## Directions for this task
Lines holding the string "turquoise": copy each one from the listing below.

## Stored data
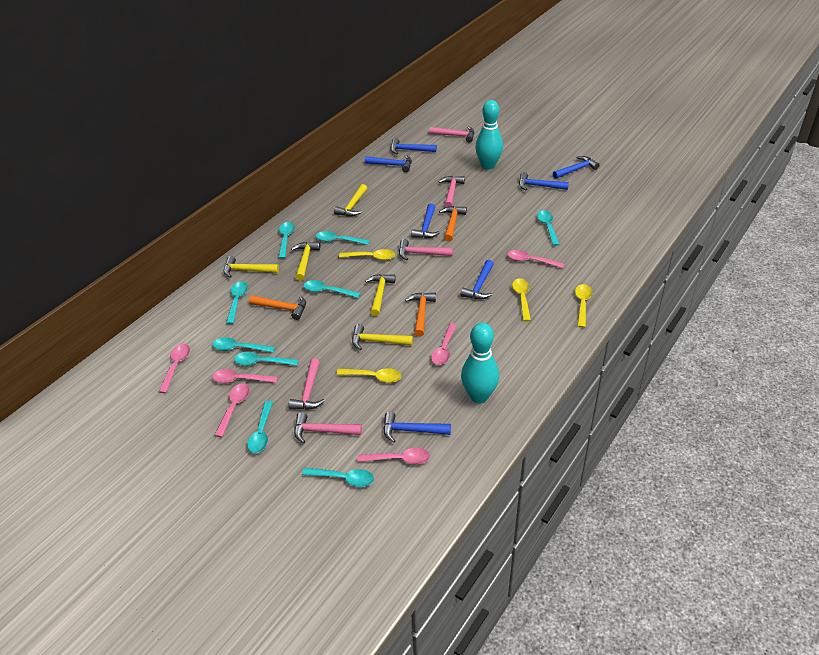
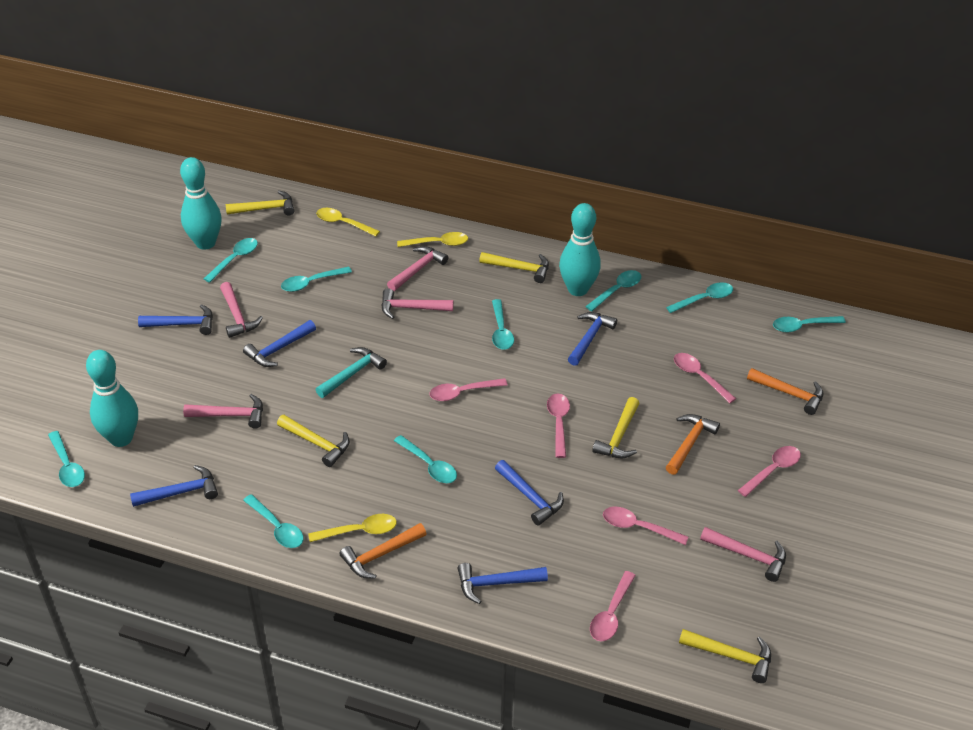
blue hammer: 7 -> 6
turquoise bowling pin: 2 -> 3
turquoise hammer: 0 -> 1
yellow spoon: 4 -> 3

## Finished exercise
turquoise bowling pin: 2 -> 3
turquoise hammer: 0 -> 1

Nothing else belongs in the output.